Every line below should be copied exactly; drop the pictures.

INFORMATION SUPPLIED

====================

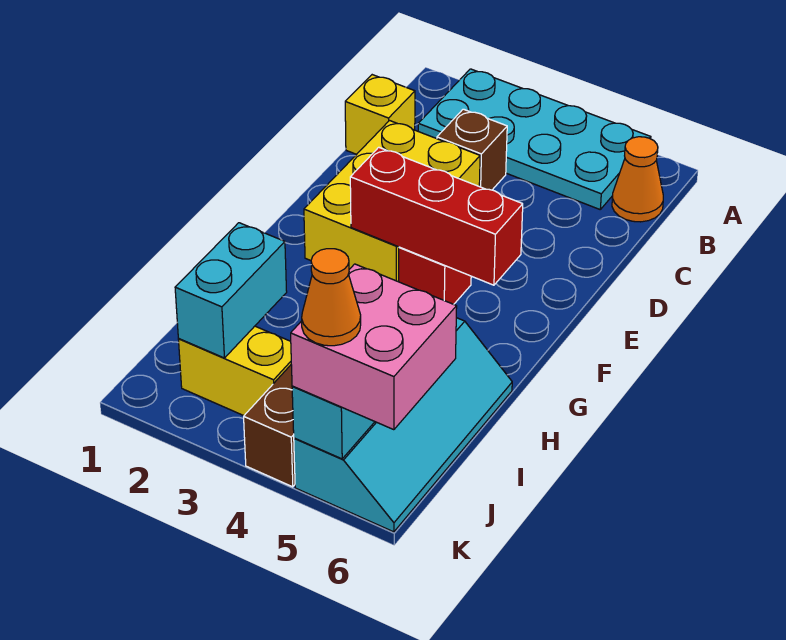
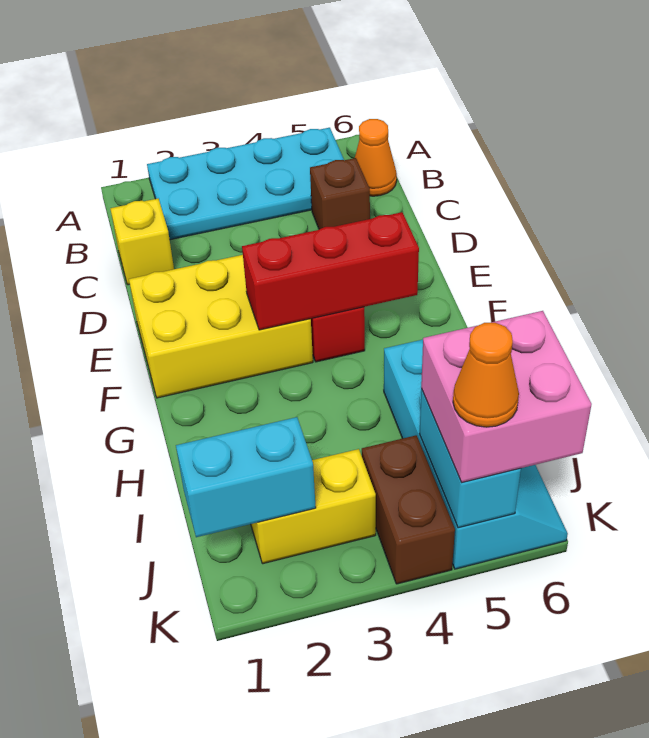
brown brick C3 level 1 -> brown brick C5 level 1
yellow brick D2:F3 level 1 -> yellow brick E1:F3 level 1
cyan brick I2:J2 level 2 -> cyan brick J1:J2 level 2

====================

ANSWER BOX
brown brick C3 level 1 -> brown brick C5 level 1
yellow brick D2:F3 level 1 -> yellow brick E1:F3 level 1
cyan brick I2:J2 level 2 -> cyan brick J1:J2 level 2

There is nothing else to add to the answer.